- [Detected change data]:
************

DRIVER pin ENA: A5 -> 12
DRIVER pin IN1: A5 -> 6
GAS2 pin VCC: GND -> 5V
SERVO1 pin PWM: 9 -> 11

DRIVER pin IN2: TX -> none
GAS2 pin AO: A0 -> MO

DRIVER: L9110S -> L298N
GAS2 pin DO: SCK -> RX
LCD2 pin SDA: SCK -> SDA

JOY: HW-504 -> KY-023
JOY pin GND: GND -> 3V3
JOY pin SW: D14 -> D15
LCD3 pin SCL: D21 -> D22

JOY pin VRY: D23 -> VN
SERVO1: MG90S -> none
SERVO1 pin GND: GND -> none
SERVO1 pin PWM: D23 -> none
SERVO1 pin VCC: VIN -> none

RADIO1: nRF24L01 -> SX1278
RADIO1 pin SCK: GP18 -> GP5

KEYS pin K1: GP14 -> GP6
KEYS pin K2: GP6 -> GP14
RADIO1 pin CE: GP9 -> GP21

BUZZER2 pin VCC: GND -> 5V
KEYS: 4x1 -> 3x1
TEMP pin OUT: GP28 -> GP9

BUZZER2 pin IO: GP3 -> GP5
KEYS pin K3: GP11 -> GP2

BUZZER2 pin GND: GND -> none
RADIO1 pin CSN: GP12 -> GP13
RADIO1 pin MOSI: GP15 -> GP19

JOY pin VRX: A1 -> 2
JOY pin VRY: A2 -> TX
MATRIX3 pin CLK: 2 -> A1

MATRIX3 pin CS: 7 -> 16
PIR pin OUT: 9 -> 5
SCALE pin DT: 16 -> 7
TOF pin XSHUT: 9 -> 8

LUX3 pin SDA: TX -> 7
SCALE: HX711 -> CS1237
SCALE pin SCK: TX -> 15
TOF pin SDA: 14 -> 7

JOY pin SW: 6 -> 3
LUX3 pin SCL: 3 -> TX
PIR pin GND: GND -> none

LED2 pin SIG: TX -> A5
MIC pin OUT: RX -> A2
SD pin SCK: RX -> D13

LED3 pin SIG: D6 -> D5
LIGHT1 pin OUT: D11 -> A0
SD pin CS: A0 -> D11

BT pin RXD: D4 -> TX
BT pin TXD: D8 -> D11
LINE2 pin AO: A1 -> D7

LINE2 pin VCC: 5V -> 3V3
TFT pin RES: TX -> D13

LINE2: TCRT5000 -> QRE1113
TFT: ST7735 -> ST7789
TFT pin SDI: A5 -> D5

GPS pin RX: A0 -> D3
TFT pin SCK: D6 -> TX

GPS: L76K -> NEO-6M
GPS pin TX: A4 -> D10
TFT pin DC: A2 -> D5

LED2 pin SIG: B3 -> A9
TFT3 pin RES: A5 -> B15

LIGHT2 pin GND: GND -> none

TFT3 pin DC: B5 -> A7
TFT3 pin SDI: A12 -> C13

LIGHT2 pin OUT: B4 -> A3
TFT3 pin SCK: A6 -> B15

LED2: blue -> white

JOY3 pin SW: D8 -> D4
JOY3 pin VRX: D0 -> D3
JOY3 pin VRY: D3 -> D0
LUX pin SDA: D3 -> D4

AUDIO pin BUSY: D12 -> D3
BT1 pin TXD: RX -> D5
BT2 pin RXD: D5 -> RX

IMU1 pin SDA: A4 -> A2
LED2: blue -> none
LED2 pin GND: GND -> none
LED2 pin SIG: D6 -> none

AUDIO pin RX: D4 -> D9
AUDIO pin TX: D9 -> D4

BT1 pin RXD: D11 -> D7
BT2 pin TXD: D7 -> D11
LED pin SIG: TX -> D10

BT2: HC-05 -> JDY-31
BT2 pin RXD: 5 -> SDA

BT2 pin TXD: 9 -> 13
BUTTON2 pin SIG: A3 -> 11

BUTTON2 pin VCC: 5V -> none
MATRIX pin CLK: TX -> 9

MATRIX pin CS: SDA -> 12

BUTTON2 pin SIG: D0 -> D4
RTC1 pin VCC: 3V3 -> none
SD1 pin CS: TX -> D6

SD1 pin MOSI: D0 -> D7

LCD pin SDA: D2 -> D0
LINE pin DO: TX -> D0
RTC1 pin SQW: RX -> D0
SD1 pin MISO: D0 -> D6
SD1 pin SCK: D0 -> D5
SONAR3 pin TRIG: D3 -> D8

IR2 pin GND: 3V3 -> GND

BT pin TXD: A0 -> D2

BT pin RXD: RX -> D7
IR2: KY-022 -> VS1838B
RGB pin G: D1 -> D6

************

Your task is to retype the entries verbatim, starting with the line that holds "MATRIX3 pin CS: 7 -> 16" and stopping after the line that holds "BT2: HC-05 -> JDY-31".

- [EXERCISE RESULT]:
MATRIX3 pin CS: 7 -> 16
PIR pin OUT: 9 -> 5
SCALE pin DT: 16 -> 7
TOF pin XSHUT: 9 -> 8

LUX3 pin SDA: TX -> 7
SCALE: HX711 -> CS1237
SCALE pin SCK: TX -> 15
TOF pin SDA: 14 -> 7

JOY pin SW: 6 -> 3
LUX3 pin SCL: 3 -> TX
PIR pin GND: GND -> none

LED2 pin SIG: TX -> A5
MIC pin OUT: RX -> A2
SD pin SCK: RX -> D13

LED3 pin SIG: D6 -> D5
LIGHT1 pin OUT: D11 -> A0
SD pin CS: A0 -> D11

BT pin RXD: D4 -> TX
BT pin TXD: D8 -> D11
LINE2 pin AO: A1 -> D7

LINE2 pin VCC: 5V -> 3V3
TFT pin RES: TX -> D13

LINE2: TCRT5000 -> QRE1113
TFT: ST7735 -> ST7789
TFT pin SDI: A5 -> D5

GPS pin RX: A0 -> D3
TFT pin SCK: D6 -> TX

GPS: L76K -> NEO-6M
GPS pin TX: A4 -> D10
TFT pin DC: A2 -> D5

LED2 pin SIG: B3 -> A9
TFT3 pin RES: A5 -> B15

LIGHT2 pin GND: GND -> none

TFT3 pin DC: B5 -> A7
TFT3 pin SDI: A12 -> C13

LIGHT2 pin OUT: B4 -> A3
TFT3 pin SCK: A6 -> B15

LED2: blue -> white

JOY3 pin SW: D8 -> D4
JOY3 pin VRX: D0 -> D3
JOY3 pin VRY: D3 -> D0
LUX pin SDA: D3 -> D4

AUDIO pin BUSY: D12 -> D3
BT1 pin TXD: RX -> D5
BT2 pin RXD: D5 -> RX

IMU1 pin SDA: A4 -> A2
LED2: blue -> none
LED2 pin GND: GND -> none
LED2 pin SIG: D6 -> none

AUDIO pin RX: D4 -> D9
AUDIO pin TX: D9 -> D4

BT1 pin RXD: D11 -> D7
BT2 pin TXD: D7 -> D11
LED pin SIG: TX -> D10

BT2: HC-05 -> JDY-31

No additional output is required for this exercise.